## [Data provided]
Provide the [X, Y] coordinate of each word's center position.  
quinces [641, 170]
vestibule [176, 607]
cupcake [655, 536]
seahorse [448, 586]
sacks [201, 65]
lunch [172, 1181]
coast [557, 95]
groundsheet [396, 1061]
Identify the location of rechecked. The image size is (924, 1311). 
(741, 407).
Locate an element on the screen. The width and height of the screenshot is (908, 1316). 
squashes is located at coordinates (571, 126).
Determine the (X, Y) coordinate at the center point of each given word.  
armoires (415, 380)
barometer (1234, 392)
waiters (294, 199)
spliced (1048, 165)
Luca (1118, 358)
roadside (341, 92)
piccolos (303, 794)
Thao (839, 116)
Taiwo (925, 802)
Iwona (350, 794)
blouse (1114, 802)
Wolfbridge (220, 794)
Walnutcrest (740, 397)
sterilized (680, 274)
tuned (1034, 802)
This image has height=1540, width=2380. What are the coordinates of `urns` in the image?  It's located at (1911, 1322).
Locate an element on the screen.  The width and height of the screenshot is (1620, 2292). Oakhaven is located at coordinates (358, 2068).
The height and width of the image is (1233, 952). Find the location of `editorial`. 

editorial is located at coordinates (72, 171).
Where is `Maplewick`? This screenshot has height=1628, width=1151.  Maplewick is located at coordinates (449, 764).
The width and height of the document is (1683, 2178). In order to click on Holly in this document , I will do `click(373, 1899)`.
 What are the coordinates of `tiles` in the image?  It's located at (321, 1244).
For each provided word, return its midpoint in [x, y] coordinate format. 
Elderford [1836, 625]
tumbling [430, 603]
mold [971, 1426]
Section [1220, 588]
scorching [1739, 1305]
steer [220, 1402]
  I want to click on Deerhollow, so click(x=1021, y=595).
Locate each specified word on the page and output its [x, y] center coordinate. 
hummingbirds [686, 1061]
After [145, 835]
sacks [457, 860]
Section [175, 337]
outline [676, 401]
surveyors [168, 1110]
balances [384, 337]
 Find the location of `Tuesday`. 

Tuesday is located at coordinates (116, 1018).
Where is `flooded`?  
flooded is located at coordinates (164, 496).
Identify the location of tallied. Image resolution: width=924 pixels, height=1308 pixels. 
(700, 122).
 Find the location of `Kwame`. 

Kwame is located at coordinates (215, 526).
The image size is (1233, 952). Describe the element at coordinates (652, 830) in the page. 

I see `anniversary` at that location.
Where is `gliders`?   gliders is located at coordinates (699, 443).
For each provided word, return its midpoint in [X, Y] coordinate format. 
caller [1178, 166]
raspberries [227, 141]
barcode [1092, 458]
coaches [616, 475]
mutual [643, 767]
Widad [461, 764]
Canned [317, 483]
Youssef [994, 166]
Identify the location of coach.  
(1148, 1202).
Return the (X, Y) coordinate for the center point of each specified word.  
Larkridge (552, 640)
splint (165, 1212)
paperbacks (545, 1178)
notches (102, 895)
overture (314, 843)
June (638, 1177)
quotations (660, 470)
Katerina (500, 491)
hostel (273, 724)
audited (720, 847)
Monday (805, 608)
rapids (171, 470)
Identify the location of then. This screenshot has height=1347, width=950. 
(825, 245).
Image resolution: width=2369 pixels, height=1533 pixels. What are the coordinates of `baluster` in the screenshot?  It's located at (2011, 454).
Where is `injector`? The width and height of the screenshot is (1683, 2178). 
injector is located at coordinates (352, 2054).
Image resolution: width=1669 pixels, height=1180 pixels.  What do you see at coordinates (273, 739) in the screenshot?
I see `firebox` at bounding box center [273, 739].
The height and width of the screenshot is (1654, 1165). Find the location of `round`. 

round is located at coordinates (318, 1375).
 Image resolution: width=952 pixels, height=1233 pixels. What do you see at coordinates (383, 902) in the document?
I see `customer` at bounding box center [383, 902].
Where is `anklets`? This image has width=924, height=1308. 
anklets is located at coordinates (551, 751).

## [Work required]
Can you copy out, word for word, the lines between the one holding "waiters (294, 199)" and the one holding "I want to click", inclusive?

## [Solution for this task]
waiters (294, 199)
spliced (1048, 165)
Luca (1118, 358)
roadside (341, 92)
piccolos (303, 794)
Thao (839, 116)
Taiwo (925, 802)
Iwona (350, 794)
blouse (1114, 802)
Wolfbridge (220, 794)
Walnutcrest (740, 397)
sterilized (680, 274)
tuned (1034, 802)
This image has height=1540, width=2380. What are the coordinates of `urns` in the image?  It's located at (1911, 1322).
Locate an element on the screen.  The width and height of the screenshot is (1620, 2292). Oakhaven is located at coordinates (358, 2068).
The height and width of the image is (1233, 952). Find the location of `editorial`. 

editorial is located at coordinates (72, 171).
Where is `Maplewick`? This screenshot has height=1628, width=1151.  Maplewick is located at coordinates (449, 764).
The width and height of the document is (1683, 2178). In order to click on Holly in this document , I will do `click(373, 1899)`.
 What are the coordinates of `tiles` in the image?  It's located at (321, 1244).
For each provided word, return its midpoint in [x, y] coordinate format. 
Elderford [1836, 625]
tumbling [430, 603]
mold [971, 1426]
Section [1220, 588]
scorching [1739, 1305]
steer [220, 1402]
  I want to click on Deerhollow, so click(x=1021, y=595).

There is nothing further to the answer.